Nothing outside the lines below from the one containing "white jar [653,275,697,318]" through the one containing "camera: 100 degrees left, 0 degrees up" is to be printed; print those exactly, ends included, and drop the pictures.

[Data records]

──────────

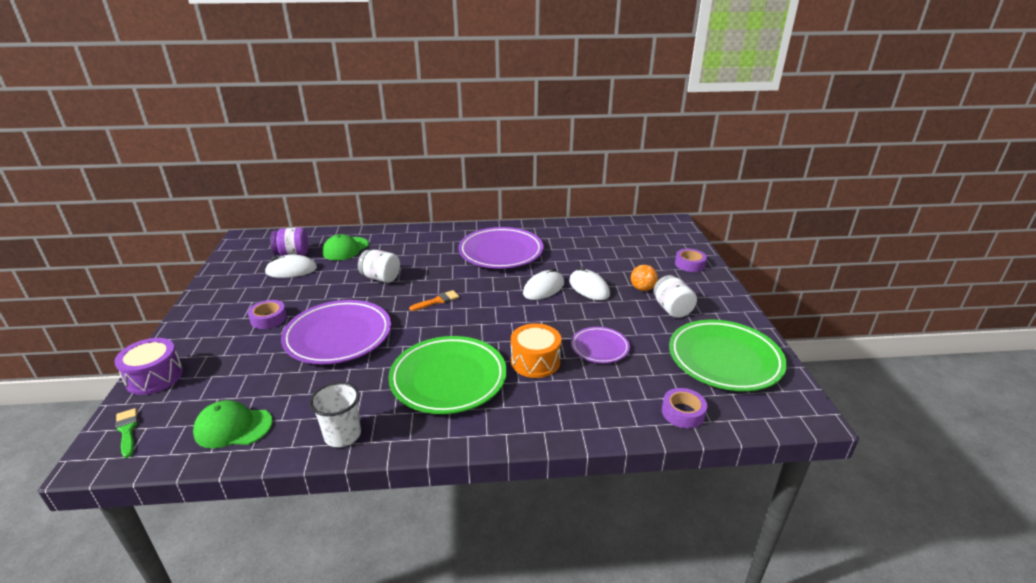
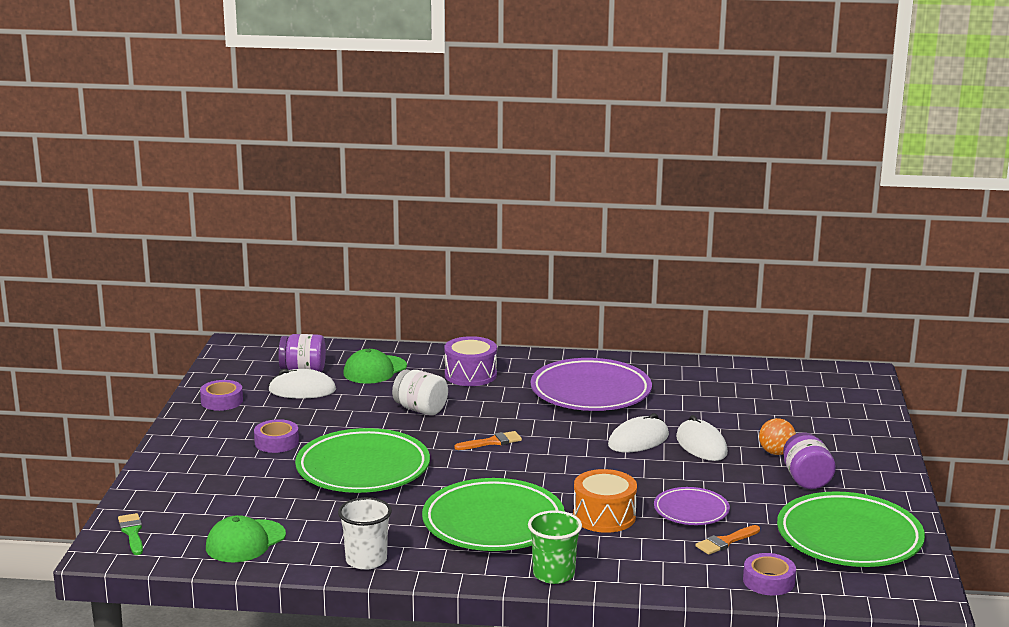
camera: 10 degrees right, 10 degrees down
purple drum [114,338,183,395] -> purple drum moved to [444,336,497,386]
green cap [193,400,273,449] -> green cap turned 60 degrees counterclockwise [206,515,286,562]
purple plate [281,300,391,364] -> green plate [295,428,430,493]
white jar [653,275,697,318] -> purple jar [783,432,836,489]
purple tape [675,249,707,272] -> purple tape moved to [200,380,243,411]
none -> green cup [528,510,582,584]
none -> orange brush [695,525,760,555]

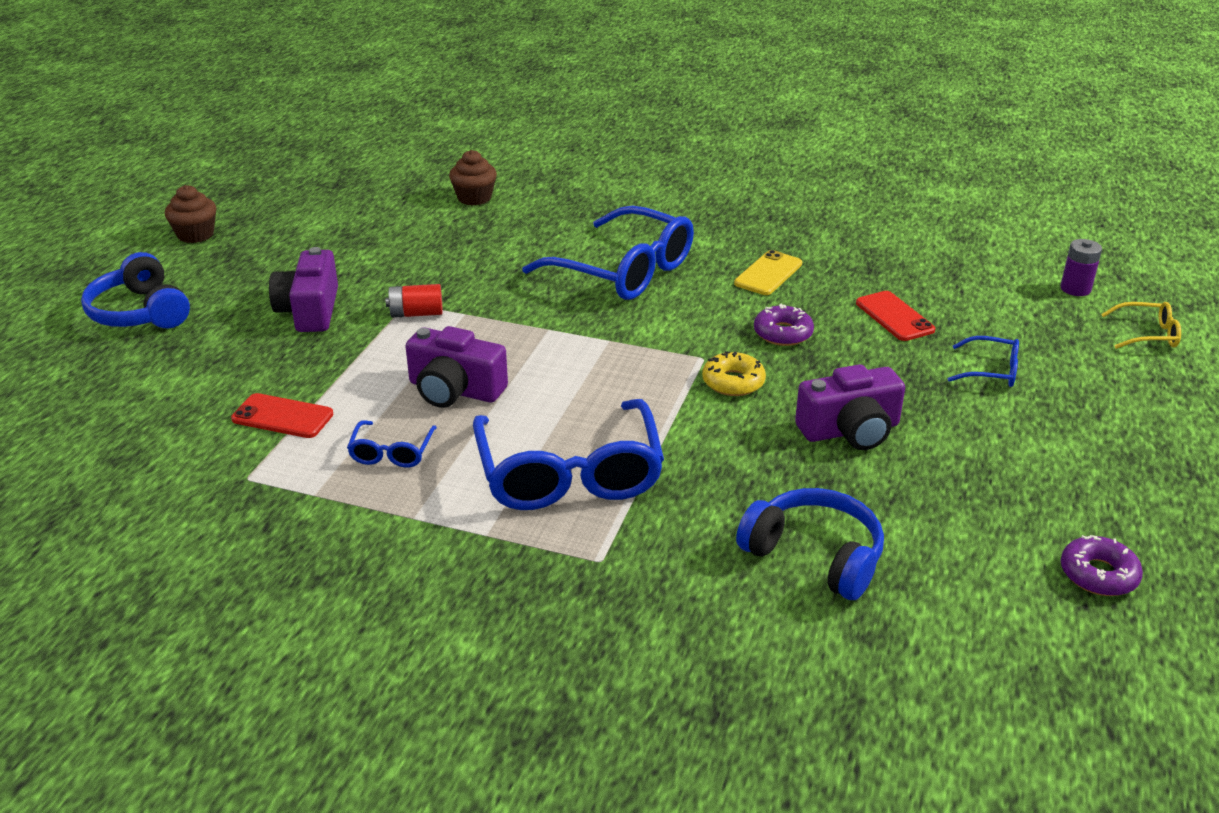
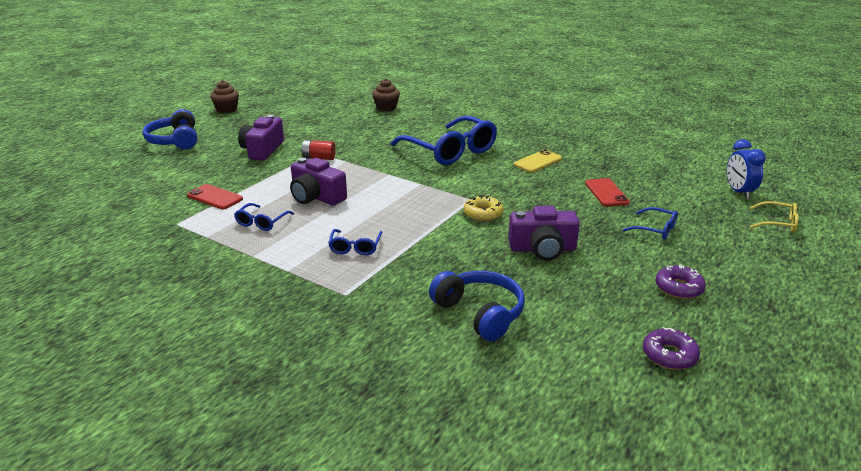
camera: 15 degrees right, 5 degrees down
blue glasses [473,399,664,510] -> blue glasses [328,229,382,255], size x0.45
purple donut [754,304,814,346] -> purple donut moved to [656,264,706,299]
purple battery [1060,239,1102,296] -> blue clock [727,139,766,199]

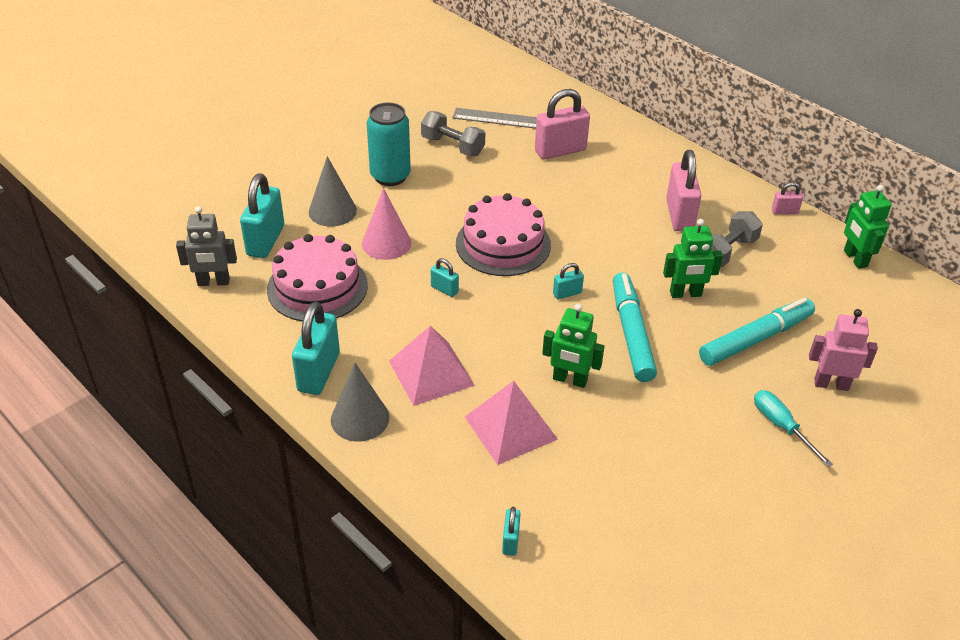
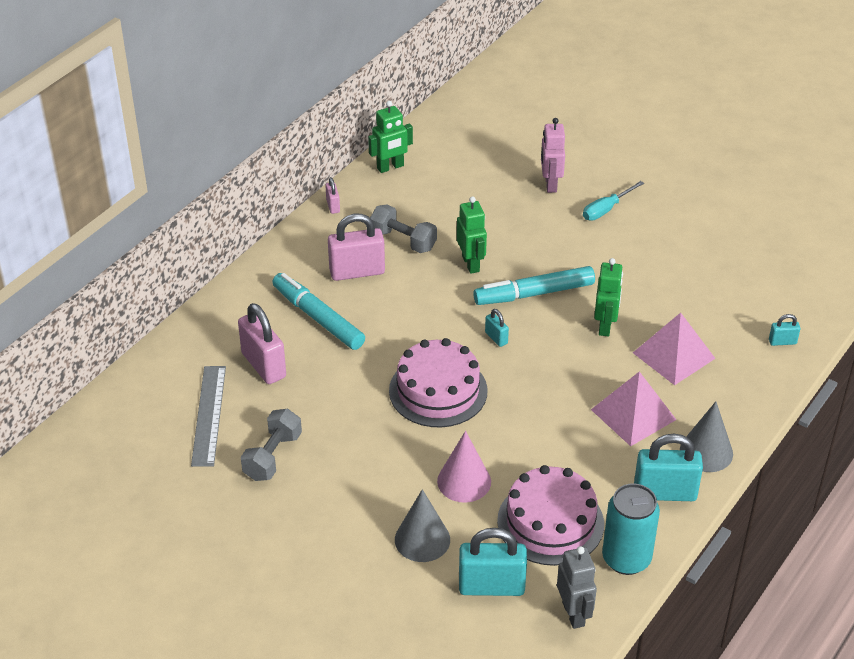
camera: 100 degrees left, 0 degrees up
turquoise can [367,103,411,186] -> turquoise can moved to [602,483,660,575]
turquoise padlock [431,258,459,297] -> none
turquoise marker [699,298,815,366] -> turquoise marker moved to [272,273,365,350]

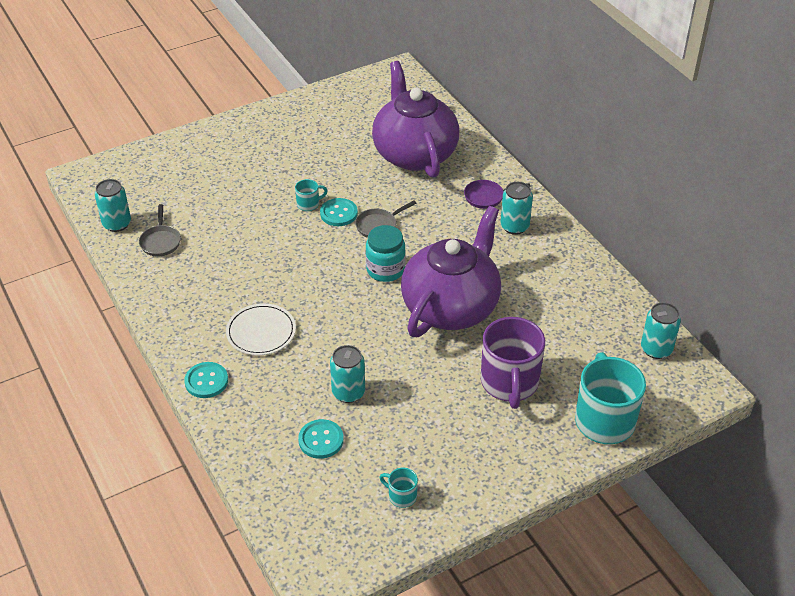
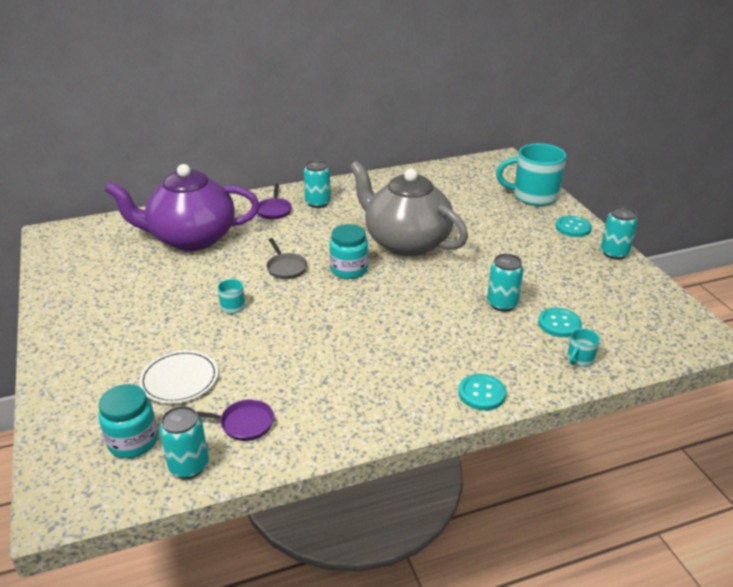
camera: 80 degrees left, 10 degrees down
grey pan [139,204,181,256] -> purple pan [196,399,274,441]
white plate [226,303,296,356] -> white plate moved to [139,350,218,403]
turquoise button [320,198,358,226] -> turquoise button moved to [556,216,592,237]
turquoise mug [380,468,418,508] -> turquoise mug moved to [567,328,600,367]
purple teapot [401,206,501,337] -> grey teapot [350,161,468,256]
purple mug [481,317,545,409] -> none
turquoise can [641,302,681,359] -> turquoise can moved to [601,206,638,260]
none -> turquoise jar [99,384,158,458]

──────────

▸ RESULT OF THIS EXERCISE:
white jar [653,275,697,318] -> purple jar [783,432,836,489]
purple tape [675,249,707,272] -> purple tape moved to [200,380,243,411]
none -> green cup [528,510,582,584]
none -> orange brush [695,525,760,555]

camera: 15 degrees right, 5 degrees down
blue glasses [473,399,664,510] -> blue glasses [328,229,382,255], size x0.45
purple donut [754,304,814,346] -> purple donut moved to [656,264,706,299]
purple battery [1060,239,1102,296] -> blue clock [727,139,766,199]

camera: 100 degrees left, 0 degrees up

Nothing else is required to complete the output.